■ WORK TASK ■
Return, from the material below, each line in which the word "rosa" is present.

- - - -

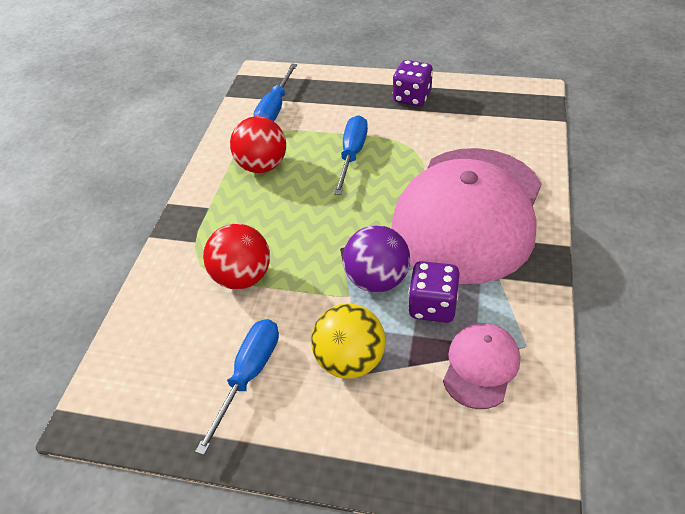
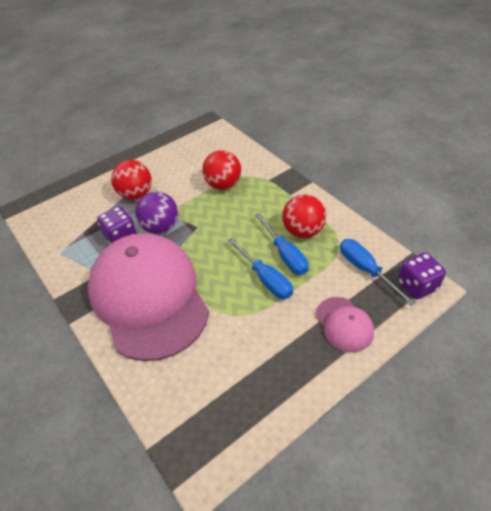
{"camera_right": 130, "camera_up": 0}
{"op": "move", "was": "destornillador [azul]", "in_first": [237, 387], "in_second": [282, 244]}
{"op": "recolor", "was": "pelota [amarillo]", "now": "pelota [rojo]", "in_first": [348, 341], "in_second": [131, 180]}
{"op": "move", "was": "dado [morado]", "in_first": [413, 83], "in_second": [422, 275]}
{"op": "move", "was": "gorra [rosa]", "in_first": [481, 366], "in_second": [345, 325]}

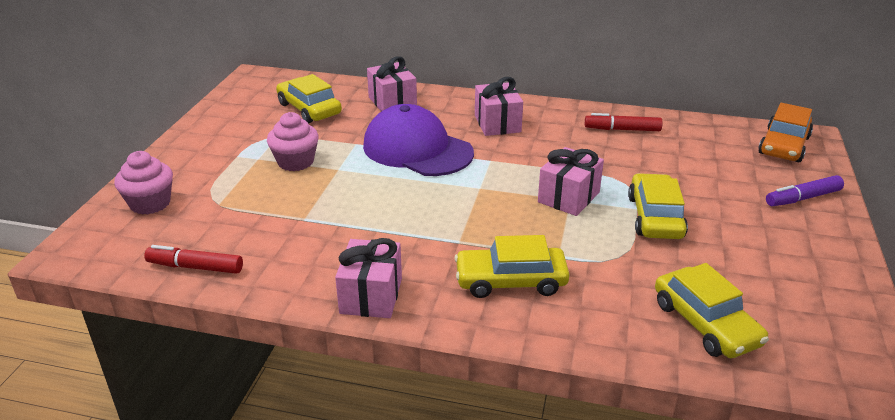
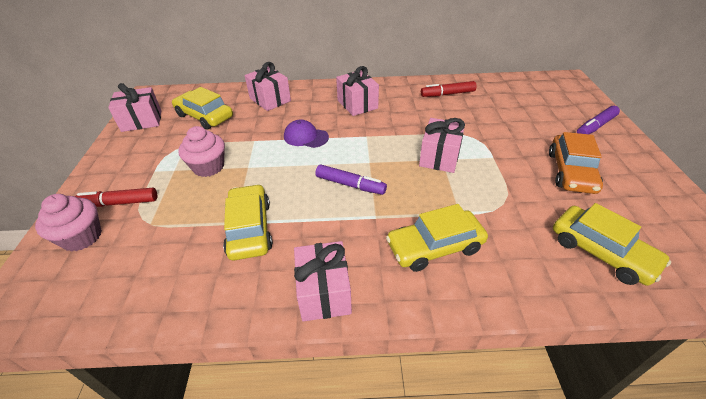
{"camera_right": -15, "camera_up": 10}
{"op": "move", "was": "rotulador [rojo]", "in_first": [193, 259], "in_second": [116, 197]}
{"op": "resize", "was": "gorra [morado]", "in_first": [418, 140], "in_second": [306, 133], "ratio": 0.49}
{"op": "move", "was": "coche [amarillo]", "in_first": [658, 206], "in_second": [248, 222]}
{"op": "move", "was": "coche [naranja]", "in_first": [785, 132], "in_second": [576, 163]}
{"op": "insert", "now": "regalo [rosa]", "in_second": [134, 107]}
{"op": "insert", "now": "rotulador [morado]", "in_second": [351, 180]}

- - - -

■ WRITTEN RESPONSE ■
{"op": "move", "was": "gorra [rosa]", "in_first": [481, 366], "in_second": [345, 325]}
{"op": "insert", "now": "regalo [rosa]", "in_second": [134, 107]}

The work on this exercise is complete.